*** Opening Data shown ***
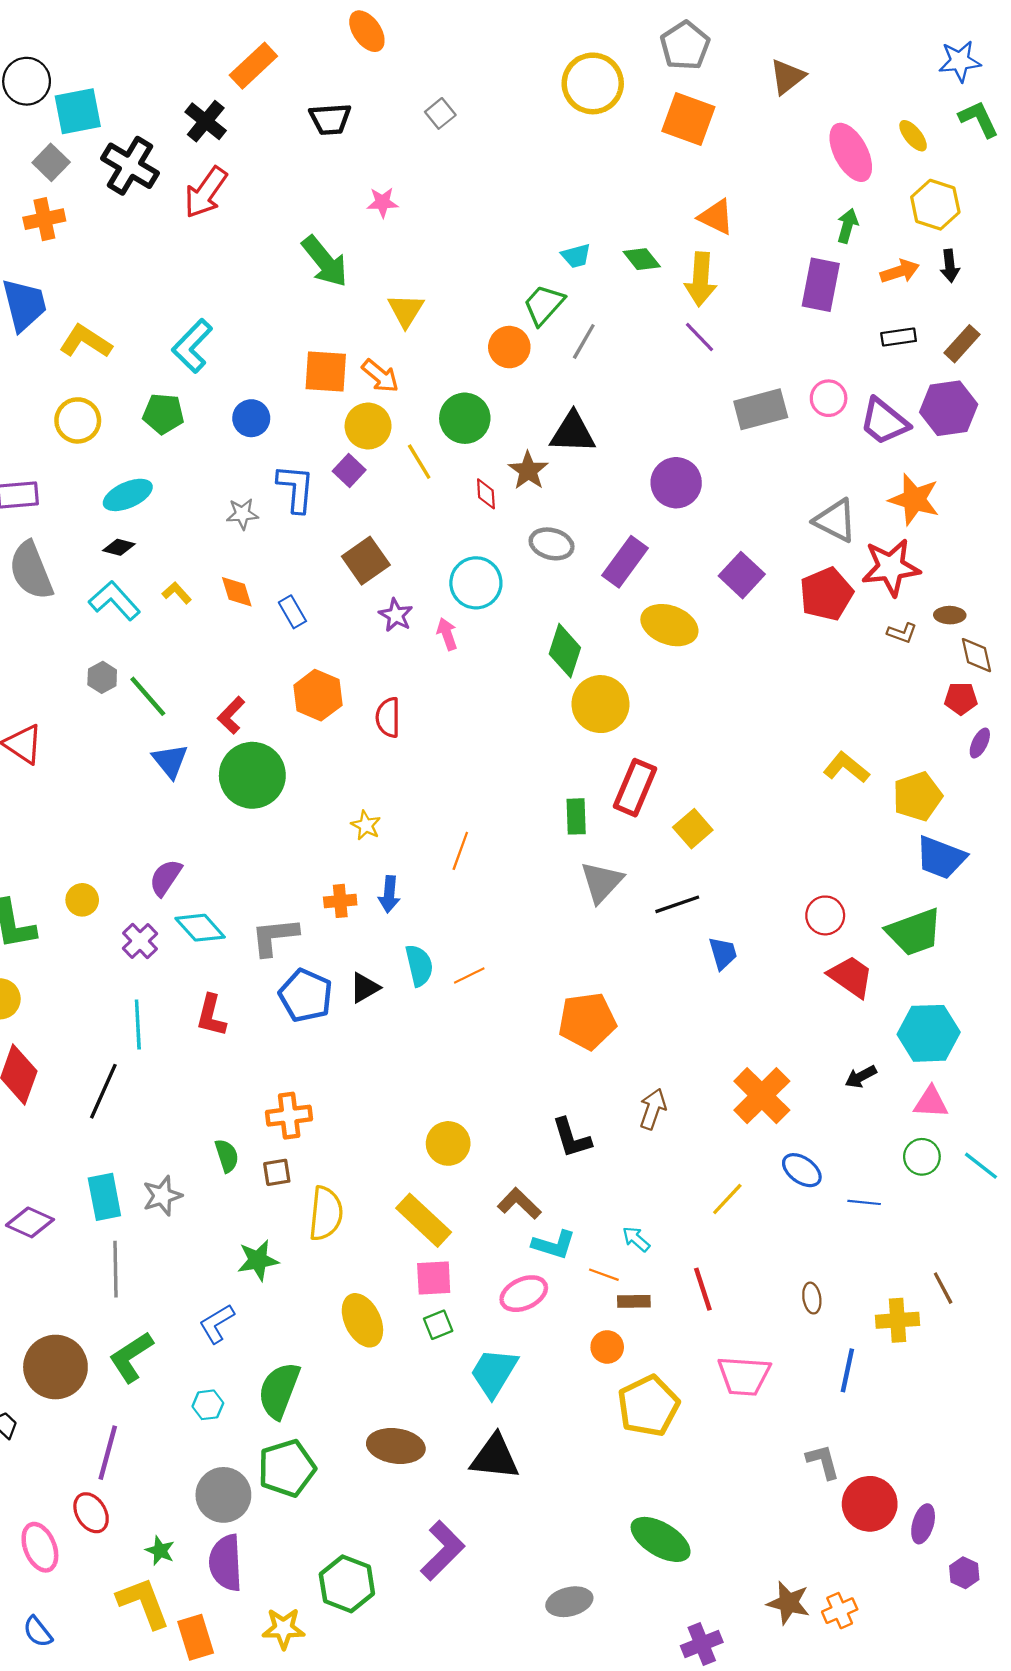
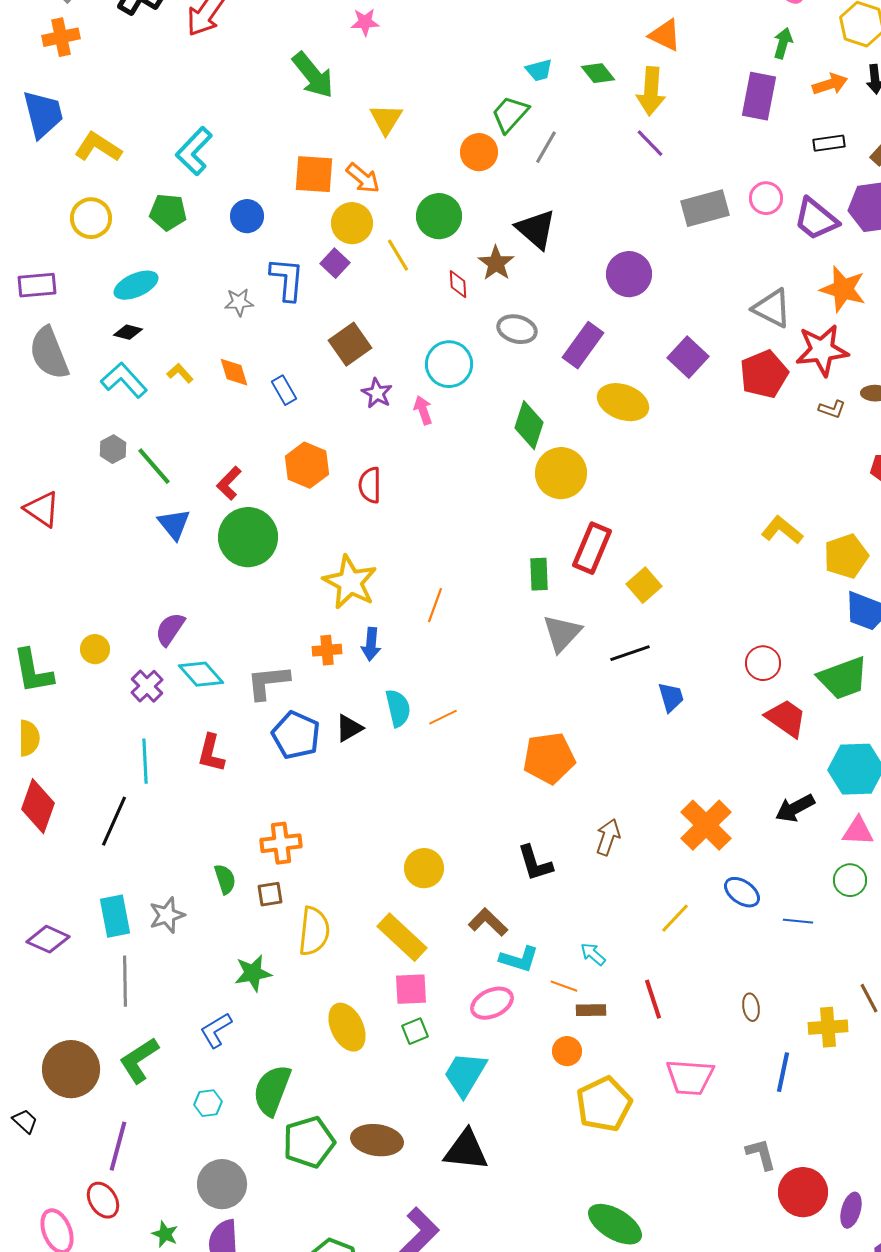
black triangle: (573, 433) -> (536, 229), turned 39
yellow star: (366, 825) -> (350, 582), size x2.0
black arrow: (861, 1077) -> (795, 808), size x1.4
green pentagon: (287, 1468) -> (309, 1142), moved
*** Closing Data shown ***
*** Opening Data shown ***
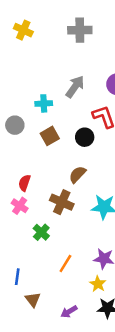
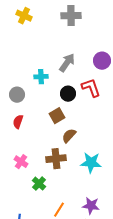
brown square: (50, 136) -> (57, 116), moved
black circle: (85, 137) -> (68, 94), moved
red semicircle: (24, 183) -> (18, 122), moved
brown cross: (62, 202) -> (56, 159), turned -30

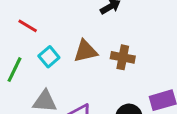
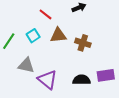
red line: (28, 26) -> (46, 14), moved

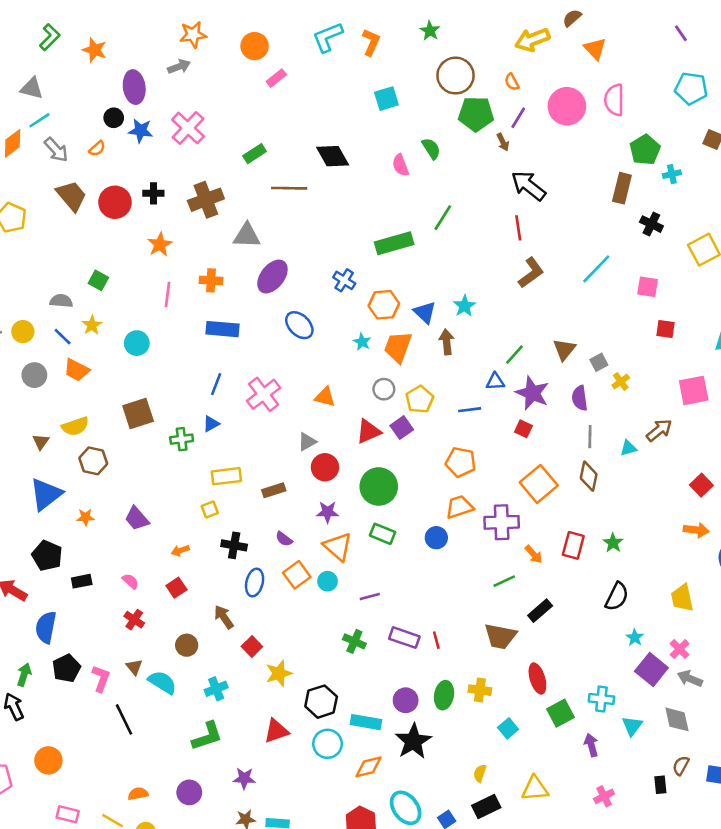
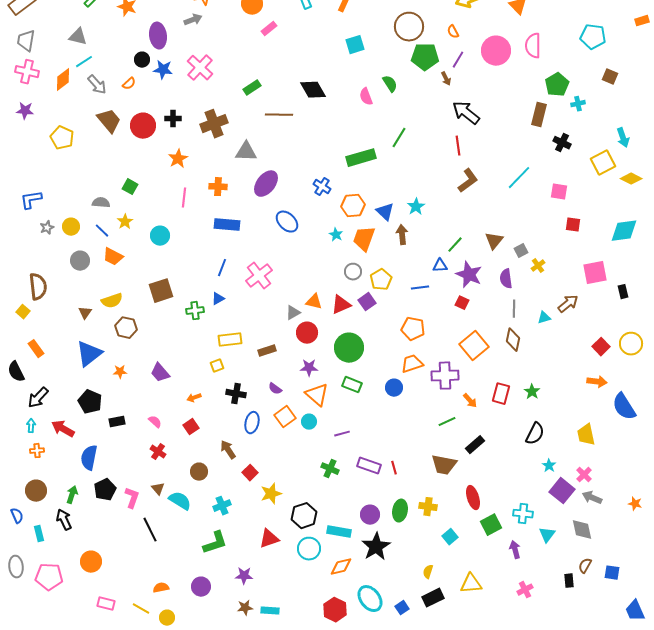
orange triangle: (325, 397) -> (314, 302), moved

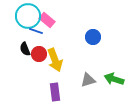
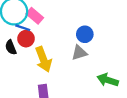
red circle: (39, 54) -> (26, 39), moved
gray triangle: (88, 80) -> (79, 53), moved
*** Closing Data shown ***
*** Opening Data shown ***
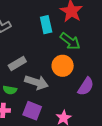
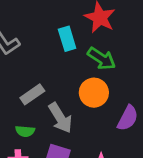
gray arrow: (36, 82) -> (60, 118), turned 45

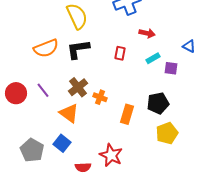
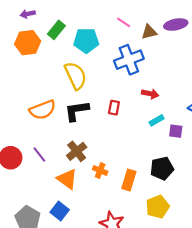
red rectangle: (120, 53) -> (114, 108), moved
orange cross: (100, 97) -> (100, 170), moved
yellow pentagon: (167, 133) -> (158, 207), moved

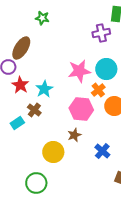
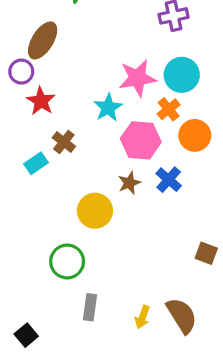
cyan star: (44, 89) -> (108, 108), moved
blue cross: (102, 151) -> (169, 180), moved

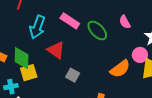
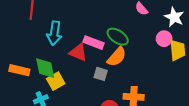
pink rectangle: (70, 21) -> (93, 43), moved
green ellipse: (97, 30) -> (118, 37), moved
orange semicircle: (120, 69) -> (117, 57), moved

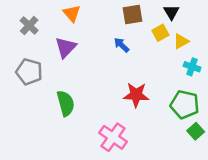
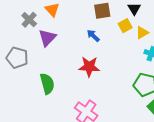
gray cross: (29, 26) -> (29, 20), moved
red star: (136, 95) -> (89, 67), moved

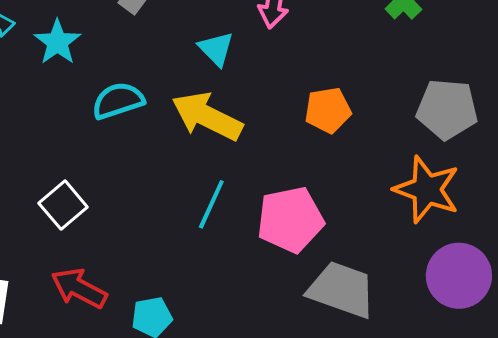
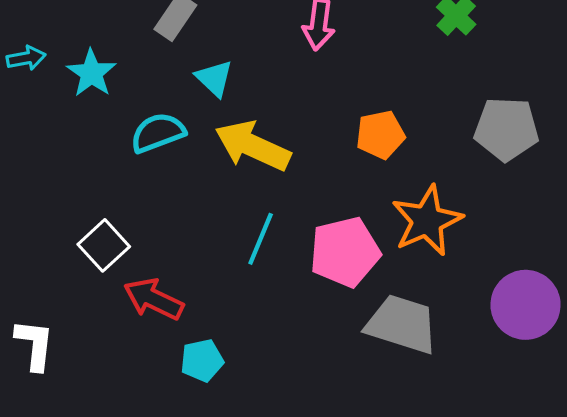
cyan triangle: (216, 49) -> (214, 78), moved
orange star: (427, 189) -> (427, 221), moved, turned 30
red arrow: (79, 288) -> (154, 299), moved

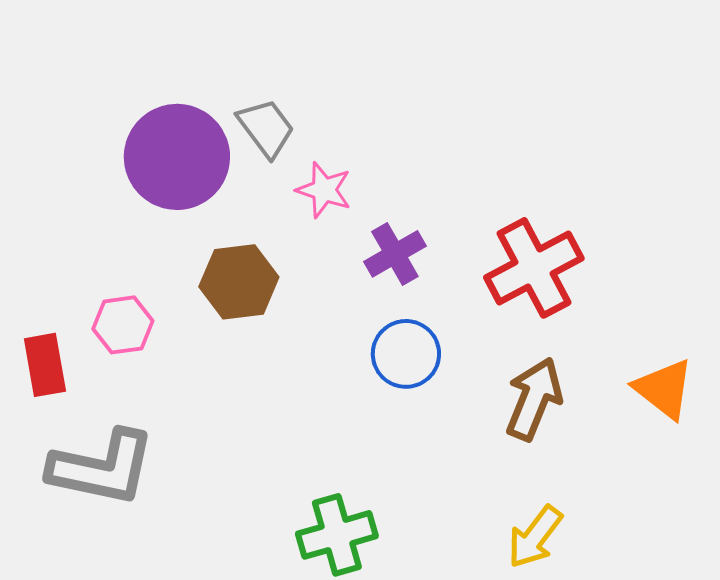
*** Closing Data shown ***
> **Task to complete**
Find the lines above that include the string "cyan" and copy them.

> **Finished exercise**
cyan star: (44, 89) -> (108, 108), moved
cyan triangle: (216, 49) -> (214, 78), moved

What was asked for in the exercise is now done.